PROBLEM DESCRIPTION:
Only the lines below starting at the one containing "camera: 135 degrees right, 0 degrees up" and ending at the one containing "(483, 677) = (75, 242): red" belong in the answer, each copied exactly.

PROVIDED MATERIAL:
——
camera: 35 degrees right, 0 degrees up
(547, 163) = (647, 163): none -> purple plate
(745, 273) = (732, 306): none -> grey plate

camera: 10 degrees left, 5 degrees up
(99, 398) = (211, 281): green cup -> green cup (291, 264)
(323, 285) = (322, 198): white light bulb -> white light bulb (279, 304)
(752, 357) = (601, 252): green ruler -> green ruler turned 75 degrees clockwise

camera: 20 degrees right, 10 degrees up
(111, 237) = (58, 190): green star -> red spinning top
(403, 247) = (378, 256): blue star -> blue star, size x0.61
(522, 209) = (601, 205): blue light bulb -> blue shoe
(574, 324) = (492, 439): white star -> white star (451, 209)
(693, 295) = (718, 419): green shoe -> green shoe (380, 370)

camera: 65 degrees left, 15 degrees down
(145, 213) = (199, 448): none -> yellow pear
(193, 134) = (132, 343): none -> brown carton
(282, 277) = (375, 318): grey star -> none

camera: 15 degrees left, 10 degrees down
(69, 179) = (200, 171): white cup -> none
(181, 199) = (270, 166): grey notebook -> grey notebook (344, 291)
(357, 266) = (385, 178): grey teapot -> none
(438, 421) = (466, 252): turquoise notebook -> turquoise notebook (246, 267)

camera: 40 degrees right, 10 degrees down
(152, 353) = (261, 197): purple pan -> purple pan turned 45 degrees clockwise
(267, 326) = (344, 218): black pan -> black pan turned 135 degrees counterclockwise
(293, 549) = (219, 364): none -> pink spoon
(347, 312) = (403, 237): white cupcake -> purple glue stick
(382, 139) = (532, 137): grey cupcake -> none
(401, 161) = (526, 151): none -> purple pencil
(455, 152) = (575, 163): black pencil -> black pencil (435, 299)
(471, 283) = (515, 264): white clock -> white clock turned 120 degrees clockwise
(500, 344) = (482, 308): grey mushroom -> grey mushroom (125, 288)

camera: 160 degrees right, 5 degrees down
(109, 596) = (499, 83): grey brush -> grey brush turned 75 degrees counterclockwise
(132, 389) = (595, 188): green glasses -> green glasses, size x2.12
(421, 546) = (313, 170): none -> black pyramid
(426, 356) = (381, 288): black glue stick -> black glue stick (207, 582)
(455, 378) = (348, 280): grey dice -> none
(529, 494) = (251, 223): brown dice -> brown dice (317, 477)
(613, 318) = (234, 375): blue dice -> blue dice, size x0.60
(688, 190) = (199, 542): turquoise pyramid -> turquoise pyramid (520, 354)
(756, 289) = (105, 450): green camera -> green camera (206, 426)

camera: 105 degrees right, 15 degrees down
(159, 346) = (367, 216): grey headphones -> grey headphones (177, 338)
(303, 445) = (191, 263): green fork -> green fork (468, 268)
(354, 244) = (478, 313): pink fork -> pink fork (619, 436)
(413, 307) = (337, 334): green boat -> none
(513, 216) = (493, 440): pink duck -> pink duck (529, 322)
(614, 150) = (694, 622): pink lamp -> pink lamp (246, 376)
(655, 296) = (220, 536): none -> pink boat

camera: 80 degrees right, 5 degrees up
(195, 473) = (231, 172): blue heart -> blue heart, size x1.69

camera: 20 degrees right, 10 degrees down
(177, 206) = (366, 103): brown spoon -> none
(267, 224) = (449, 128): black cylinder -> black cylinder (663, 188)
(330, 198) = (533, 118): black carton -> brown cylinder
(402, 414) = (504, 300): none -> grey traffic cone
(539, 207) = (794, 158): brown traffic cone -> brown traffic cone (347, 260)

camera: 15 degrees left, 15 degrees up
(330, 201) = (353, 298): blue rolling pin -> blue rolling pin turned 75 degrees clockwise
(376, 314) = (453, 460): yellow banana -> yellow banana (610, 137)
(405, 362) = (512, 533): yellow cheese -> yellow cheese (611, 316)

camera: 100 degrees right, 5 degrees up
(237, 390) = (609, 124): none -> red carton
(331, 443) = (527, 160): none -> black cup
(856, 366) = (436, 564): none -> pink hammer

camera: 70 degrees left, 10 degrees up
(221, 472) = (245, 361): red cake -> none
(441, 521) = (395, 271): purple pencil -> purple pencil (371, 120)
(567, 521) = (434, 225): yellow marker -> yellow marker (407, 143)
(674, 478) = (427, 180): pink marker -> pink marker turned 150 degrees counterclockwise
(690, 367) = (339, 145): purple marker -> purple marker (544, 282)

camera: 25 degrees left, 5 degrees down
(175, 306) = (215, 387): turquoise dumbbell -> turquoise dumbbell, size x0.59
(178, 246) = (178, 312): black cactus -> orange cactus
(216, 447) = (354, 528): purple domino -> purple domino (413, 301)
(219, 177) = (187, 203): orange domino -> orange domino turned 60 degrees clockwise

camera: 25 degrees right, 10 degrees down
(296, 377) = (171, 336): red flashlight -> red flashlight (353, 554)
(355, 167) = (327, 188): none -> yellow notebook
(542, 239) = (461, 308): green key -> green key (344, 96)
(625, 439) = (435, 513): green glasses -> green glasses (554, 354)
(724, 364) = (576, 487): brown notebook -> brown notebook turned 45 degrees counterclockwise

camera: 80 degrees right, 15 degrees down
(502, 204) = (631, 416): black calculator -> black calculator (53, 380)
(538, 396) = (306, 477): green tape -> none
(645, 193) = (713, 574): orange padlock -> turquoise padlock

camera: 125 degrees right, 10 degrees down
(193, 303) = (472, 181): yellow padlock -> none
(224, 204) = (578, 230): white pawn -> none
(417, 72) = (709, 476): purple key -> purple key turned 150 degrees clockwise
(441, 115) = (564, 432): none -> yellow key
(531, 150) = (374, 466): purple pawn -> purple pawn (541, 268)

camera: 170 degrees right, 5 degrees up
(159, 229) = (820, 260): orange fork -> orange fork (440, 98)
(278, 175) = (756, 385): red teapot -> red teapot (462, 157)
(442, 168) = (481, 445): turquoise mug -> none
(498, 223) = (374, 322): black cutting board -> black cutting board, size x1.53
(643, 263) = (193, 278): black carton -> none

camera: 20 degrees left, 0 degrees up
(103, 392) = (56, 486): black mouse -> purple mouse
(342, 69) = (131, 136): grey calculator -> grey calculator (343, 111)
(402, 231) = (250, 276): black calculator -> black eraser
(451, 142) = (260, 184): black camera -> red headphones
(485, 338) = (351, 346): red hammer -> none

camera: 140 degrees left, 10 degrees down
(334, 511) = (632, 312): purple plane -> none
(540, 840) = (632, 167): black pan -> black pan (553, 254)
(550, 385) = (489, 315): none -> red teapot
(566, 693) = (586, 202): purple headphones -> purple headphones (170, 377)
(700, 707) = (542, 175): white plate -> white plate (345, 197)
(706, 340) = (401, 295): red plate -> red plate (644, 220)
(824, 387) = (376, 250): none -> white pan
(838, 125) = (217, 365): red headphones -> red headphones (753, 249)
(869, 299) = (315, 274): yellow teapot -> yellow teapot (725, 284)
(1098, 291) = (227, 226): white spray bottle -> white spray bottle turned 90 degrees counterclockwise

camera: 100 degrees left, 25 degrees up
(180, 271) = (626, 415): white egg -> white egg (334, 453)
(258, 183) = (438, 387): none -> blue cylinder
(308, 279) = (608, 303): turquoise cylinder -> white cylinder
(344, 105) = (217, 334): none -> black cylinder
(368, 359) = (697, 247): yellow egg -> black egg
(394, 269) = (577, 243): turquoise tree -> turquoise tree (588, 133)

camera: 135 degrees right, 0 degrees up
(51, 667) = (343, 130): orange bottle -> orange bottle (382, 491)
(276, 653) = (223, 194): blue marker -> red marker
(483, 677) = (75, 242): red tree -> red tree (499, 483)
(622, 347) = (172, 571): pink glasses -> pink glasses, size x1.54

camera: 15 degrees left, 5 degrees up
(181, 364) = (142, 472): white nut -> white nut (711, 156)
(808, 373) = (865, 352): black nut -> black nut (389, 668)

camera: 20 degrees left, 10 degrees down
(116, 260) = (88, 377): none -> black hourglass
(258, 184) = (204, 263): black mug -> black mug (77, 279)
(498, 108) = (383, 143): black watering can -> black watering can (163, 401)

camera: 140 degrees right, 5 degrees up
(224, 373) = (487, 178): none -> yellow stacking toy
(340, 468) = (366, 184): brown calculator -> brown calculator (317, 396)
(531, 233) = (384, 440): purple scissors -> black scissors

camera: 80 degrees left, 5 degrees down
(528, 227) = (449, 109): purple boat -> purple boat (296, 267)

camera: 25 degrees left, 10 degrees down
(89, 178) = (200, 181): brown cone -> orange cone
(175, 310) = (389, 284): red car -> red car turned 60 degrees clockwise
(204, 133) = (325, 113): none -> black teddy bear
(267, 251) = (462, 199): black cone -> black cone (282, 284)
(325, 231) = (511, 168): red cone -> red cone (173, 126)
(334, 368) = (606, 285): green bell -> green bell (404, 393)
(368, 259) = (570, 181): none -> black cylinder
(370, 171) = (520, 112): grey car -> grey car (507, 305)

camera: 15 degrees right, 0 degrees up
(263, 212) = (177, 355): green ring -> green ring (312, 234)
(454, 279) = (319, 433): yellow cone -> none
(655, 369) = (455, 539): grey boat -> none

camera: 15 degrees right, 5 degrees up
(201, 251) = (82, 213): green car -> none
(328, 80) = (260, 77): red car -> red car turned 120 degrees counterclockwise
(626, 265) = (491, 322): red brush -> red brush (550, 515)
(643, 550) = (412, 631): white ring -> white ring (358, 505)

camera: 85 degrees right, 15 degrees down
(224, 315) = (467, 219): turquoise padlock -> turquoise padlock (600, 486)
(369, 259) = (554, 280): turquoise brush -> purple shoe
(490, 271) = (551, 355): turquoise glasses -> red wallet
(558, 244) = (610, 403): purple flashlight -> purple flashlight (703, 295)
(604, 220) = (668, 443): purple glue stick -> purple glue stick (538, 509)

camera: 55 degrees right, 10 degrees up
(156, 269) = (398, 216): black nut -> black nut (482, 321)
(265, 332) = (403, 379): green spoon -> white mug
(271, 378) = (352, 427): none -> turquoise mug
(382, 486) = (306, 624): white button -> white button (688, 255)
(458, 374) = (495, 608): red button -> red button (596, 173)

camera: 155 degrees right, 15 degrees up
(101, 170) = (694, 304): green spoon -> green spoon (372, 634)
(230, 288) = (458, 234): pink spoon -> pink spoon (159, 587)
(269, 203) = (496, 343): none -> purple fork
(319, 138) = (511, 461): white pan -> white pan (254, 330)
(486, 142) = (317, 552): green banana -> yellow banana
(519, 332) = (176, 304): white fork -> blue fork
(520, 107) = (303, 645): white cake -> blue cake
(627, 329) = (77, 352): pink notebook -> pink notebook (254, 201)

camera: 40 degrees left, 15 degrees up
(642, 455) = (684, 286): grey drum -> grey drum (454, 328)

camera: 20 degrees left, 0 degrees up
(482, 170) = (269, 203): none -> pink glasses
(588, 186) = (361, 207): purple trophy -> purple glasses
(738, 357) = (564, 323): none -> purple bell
——
EXERCISE ANSWER:
camera: 135 degrees right, 0 degrees up
(51, 667) = (343, 130): orange bottle -> orange bottle (382, 491)
(276, 653) = (223, 194): blue marker -> red marker
(483, 677) = (75, 242): red tree -> red tree (499, 483)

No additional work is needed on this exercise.